BEGIN Exercise data

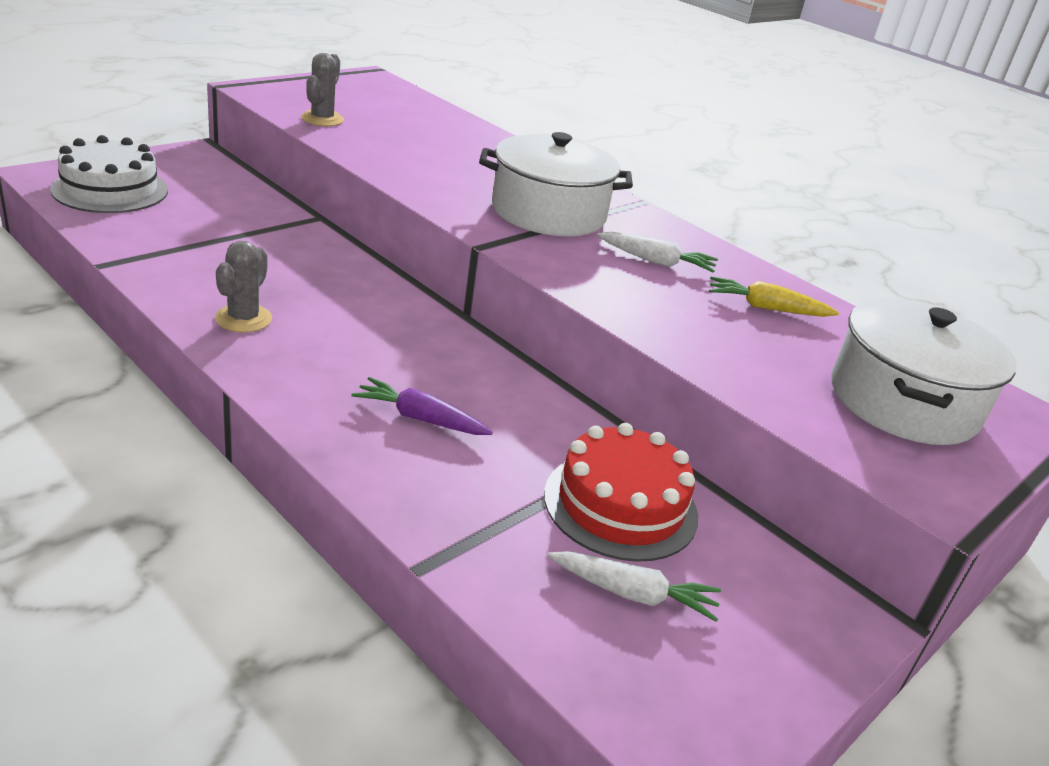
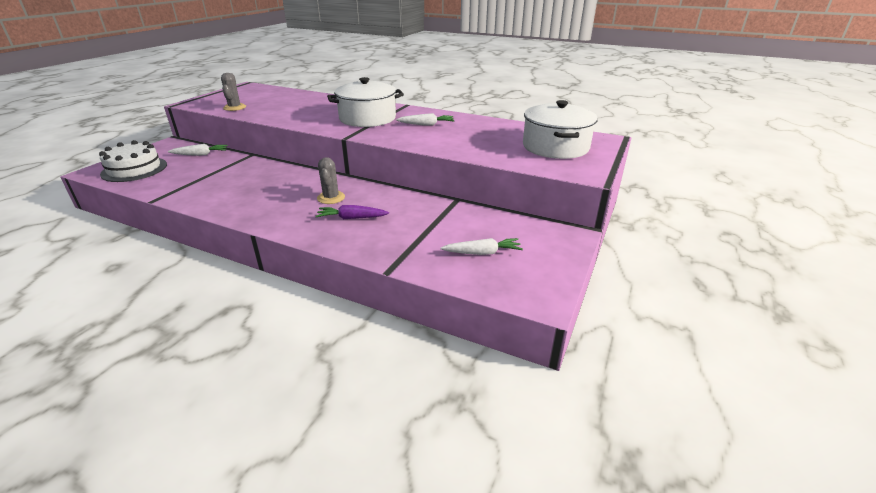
camera: 15 degrees left, 0 degrees up
grey cactus [215,241,272,333] -> grey cactus moved to [317,157,345,204]
red cake [544,423,698,562] -> none
yellow carrot [709,276,839,317] -> none
none -> white carrot [168,144,228,156]

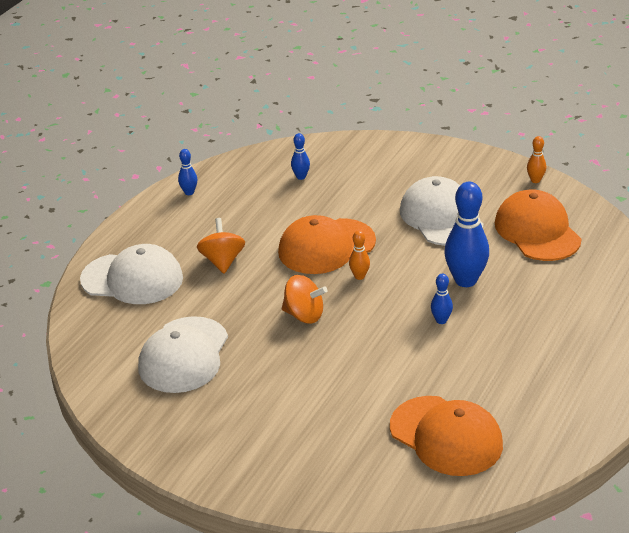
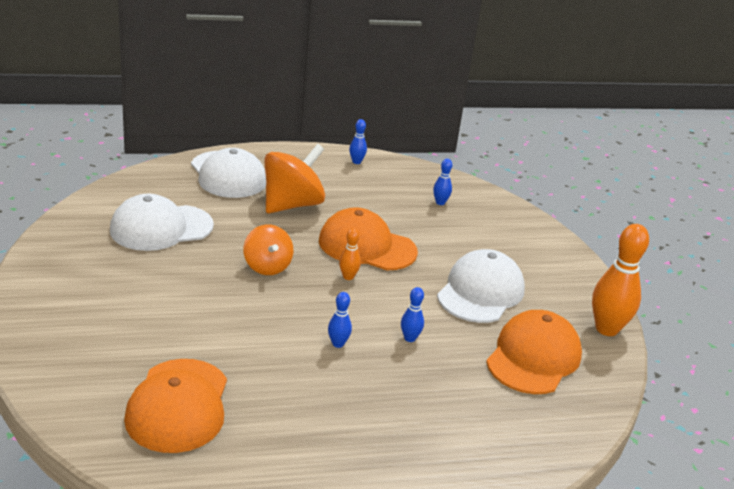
camera: 45 degrees right, 5 degrees down
orange spinning top [197,218,245,273] -> orange spinning top [264,144,325,214], size x1.61
blue bowling pin [444,182,489,287] -> blue bowling pin [401,287,424,342], size x0.48
orange bowling pin [527,136,546,183] -> orange bowling pin [592,224,649,336], size x2.08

END Exercise data

→ **Task item**
Locate "yellow carrot [709,276,839,317] -> none" in the entries above. Copy, exactly and only, the lines from that line to the end, leaving out the pictures.

→ **Solution**
yellow carrot [709,276,839,317] -> none
none -> white carrot [168,144,228,156]

camera: 45 degrees right, 5 degrees down
orange spinning top [197,218,245,273] -> orange spinning top [264,144,325,214], size x1.61
blue bowling pin [444,182,489,287] -> blue bowling pin [401,287,424,342], size x0.48
orange bowling pin [527,136,546,183] -> orange bowling pin [592,224,649,336], size x2.08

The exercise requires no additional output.